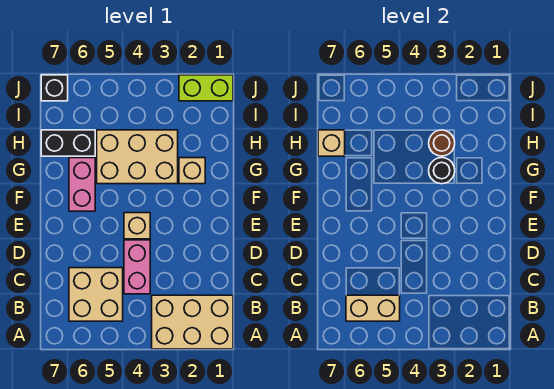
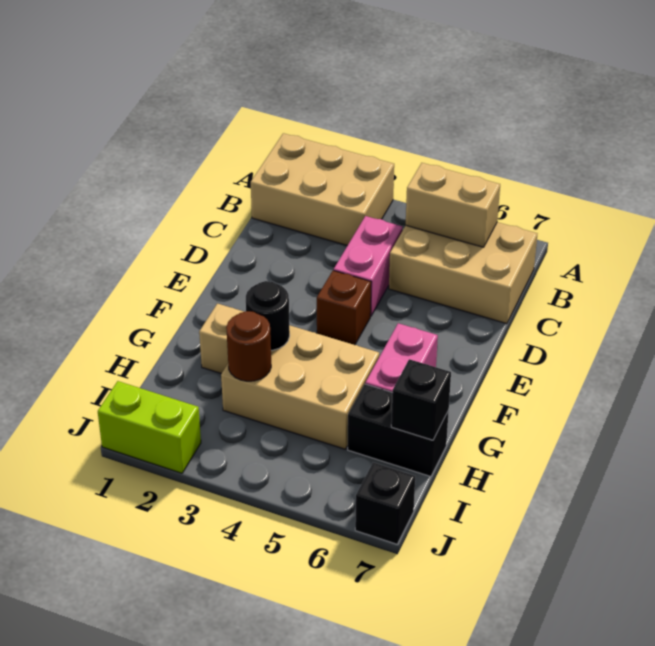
tan brick B5:C6 level 1 -> tan brick B5:C7 level 1
tan brick E4 level 1 -> brown brick E4 level 1
tan brick H7 level 2 -> black brick H7 level 2

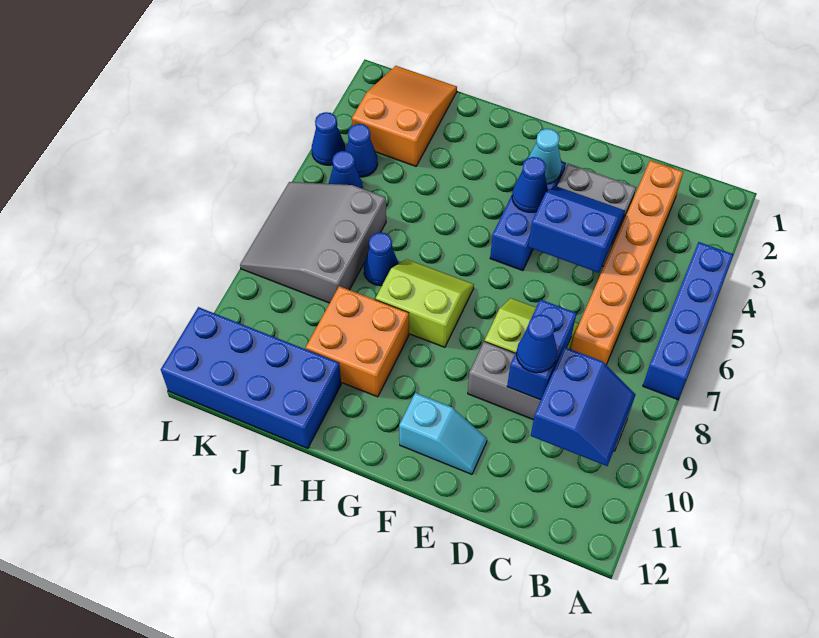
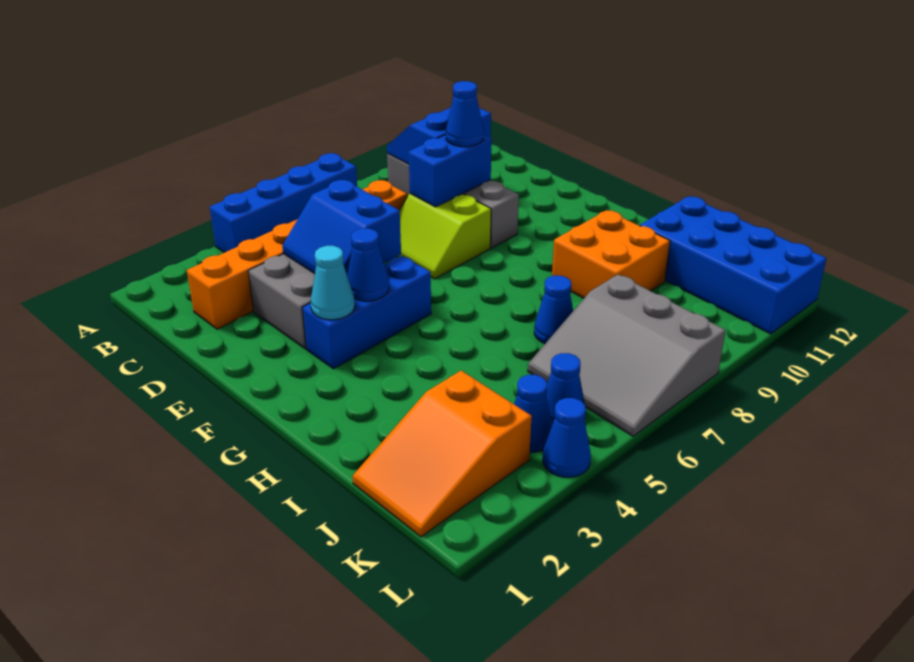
cyan slope E11:F11 level 1 top F -> none
lime slope G7:H8 level 1 top 8 -> none
grey slope J6:L8 level 1 top J -> grey slope J6:L8 level 1 top 8

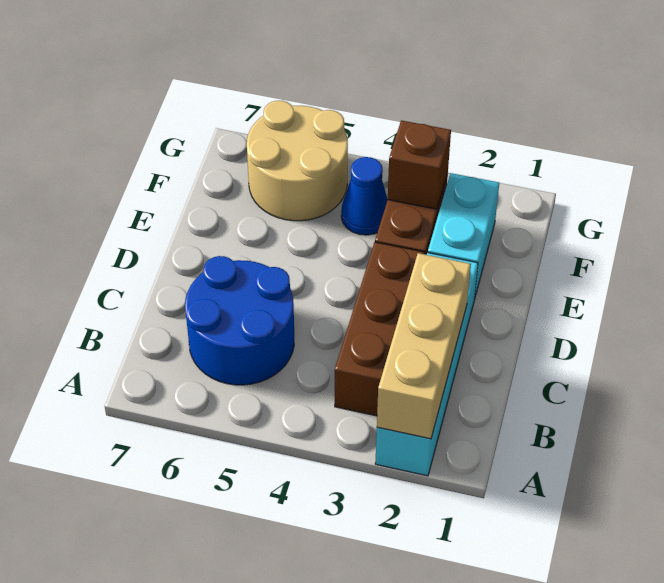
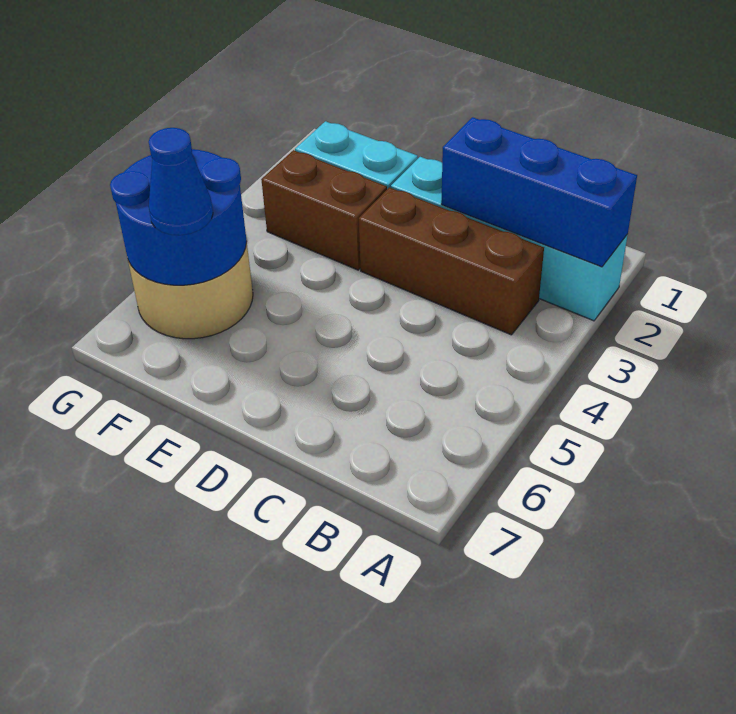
tan brick A2:C2 level 2 -> blue brick A2:C2 level 2
blue round brick B5:C6 level 1 -> blue round brick F5:G6 level 2
brown brick F3 level 2 -> none
blue cone F4 level 1 -> blue cone F6 level 3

*Problem to work on*: Could you please return the entries above exactly, minus the pictures?

*Your response*:
tan brick B5:C6 level 1 -> tan brick B5:C7 level 1
tan brick E4 level 1 -> brown brick E4 level 1
tan brick H7 level 2 -> black brick H7 level 2

cyan slope E11:F11 level 1 top F -> none
lime slope G7:H8 level 1 top 8 -> none
grey slope J6:L8 level 1 top J -> grey slope J6:L8 level 1 top 8

tan brick A2:C2 level 2 -> blue brick A2:C2 level 2
blue round brick B5:C6 level 1 -> blue round brick F5:G6 level 2
brown brick F3 level 2 -> none
blue cone F4 level 1 -> blue cone F6 level 3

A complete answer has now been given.